(Multi-step shape edit data)
==*==
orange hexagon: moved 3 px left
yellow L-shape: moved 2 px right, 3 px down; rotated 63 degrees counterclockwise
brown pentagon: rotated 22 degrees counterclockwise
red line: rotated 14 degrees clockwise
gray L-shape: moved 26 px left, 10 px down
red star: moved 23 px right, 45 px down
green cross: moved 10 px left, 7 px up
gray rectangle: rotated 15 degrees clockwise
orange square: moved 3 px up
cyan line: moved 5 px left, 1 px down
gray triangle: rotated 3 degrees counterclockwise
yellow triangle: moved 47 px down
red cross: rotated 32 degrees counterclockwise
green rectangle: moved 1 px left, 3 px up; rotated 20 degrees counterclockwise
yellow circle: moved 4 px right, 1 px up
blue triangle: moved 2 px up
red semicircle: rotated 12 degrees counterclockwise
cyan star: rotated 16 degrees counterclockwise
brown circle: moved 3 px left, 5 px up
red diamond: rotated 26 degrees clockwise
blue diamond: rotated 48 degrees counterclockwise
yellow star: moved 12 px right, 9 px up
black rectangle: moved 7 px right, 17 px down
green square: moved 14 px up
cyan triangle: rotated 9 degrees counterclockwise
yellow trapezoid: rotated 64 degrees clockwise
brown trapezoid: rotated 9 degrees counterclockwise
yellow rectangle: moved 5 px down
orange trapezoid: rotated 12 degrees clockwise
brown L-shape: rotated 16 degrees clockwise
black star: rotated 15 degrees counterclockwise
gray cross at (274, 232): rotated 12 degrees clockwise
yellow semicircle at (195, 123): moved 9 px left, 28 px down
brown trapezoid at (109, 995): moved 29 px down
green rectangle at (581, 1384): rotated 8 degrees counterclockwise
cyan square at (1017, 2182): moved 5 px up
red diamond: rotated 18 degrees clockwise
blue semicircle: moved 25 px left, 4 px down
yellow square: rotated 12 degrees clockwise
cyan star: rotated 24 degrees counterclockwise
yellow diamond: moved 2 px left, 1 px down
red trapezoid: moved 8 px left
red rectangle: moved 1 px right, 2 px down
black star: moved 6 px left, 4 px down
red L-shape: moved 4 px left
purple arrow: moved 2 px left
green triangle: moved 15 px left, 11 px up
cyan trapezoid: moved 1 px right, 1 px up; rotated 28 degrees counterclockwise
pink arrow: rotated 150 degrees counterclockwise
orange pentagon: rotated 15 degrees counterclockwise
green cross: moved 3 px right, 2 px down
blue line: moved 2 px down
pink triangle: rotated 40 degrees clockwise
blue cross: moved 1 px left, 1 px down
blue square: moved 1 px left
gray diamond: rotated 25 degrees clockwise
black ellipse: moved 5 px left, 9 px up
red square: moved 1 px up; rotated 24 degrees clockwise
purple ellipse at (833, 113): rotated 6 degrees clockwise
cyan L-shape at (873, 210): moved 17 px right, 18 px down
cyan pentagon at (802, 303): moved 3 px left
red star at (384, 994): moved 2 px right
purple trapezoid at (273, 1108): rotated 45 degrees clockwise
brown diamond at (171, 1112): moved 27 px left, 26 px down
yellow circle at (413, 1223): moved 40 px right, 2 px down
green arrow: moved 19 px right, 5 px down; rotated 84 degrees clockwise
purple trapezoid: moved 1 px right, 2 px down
==*==
Every entry shown above should be written out again without a single difference.

* ANSWER TO THIS PROBLEM *
orange hexagon: moved 3 px left
yellow L-shape: moved 2 px right, 3 px down; rotated 63 degrees counterclockwise
brown pentagon: rotated 22 degrees counterclockwise
red line: rotated 14 degrees clockwise
gray L-shape: moved 26 px left, 10 px down
red star: moved 23 px right, 45 px down
green cross: moved 10 px left, 7 px up
gray rectangle: rotated 15 degrees clockwise
orange square: moved 3 px up
cyan line: moved 5 px left, 1 px down
gray triangle: rotated 3 degrees counterclockwise
yellow triangle: moved 47 px down
red cross: rotated 32 degrees counterclockwise
green rectangle: moved 1 px left, 3 px up; rotated 20 degrees counterclockwise
yellow circle: moved 4 px right, 1 px up
blue triangle: moved 2 px up
red semicircle: rotated 12 degrees counterclockwise
cyan star: rotated 16 degrees counterclockwise
brown circle: moved 3 px left, 5 px up
red diamond: rotated 26 degrees clockwise
blue diamond: rotated 48 degrees counterclockwise
yellow star: moved 12 px right, 9 px up
black rectangle: moved 7 px right, 17 px down
green square: moved 14 px up
cyan triangle: rotated 9 degrees counterclockwise
yellow trapezoid: rotated 64 degrees clockwise
brown trapezoid: rotated 9 degrees counterclockwise
yellow rectangle: moved 5 px down
orange trapezoid: rotated 12 degrees clockwise
brown L-shape: rotated 16 degrees clockwise
black star: rotated 15 degrees counterclockwise
gray cross at (274, 232): rotated 12 degrees clockwise
yellow semicircle at (195, 123): moved 9 px left, 28 px down
brown trapezoid at (109, 995): moved 29 px down
green rectangle at (581, 1384): rotated 8 degrees counterclockwise
cyan square at (1017, 2182): moved 5 px up
red diamond: rotated 18 degrees clockwise
blue semicircle: moved 25 px left, 4 px down
yellow square: rotated 12 degrees clockwise
cyan star: rotated 24 degrees counterclockwise
yellow diamond: moved 2 px left, 1 px down
red trapezoid: moved 8 px left
red rectangle: moved 1 px right, 2 px down
black star: moved 6 px left, 4 px down
red L-shape: moved 4 px left
purple arrow: moved 2 px left
green triangle: moved 15 px left, 11 px up
cyan trapezoid: moved 1 px right, 1 px up; rotated 28 degrees counterclockwise
pink arrow: rotated 150 degrees counterclockwise
orange pentagon: rotated 15 degrees counterclockwise
green cross: moved 3 px right, 2 px down
blue line: moved 2 px down
pink triangle: rotated 40 degrees clockwise
blue cross: moved 1 px left, 1 px down
blue square: moved 1 px left
gray diamond: rotated 25 degrees clockwise
black ellipse: moved 5 px left, 9 px up
red square: moved 1 px up; rotated 24 degrees clockwise
purple ellipse at (833, 113): rotated 6 degrees clockwise
cyan L-shape at (873, 210): moved 17 px right, 18 px down
cyan pentagon at (802, 303): moved 3 px left
red star at (384, 994): moved 2 px right
purple trapezoid at (273, 1108): rotated 45 degrees clockwise
brown diamond at (171, 1112): moved 27 px left, 26 px down
yellow circle at (413, 1223): moved 40 px right, 2 px down
green arrow: moved 19 px right, 5 px down; rotated 84 degrees clockwise
purple trapezoid: moved 1 px right, 2 px down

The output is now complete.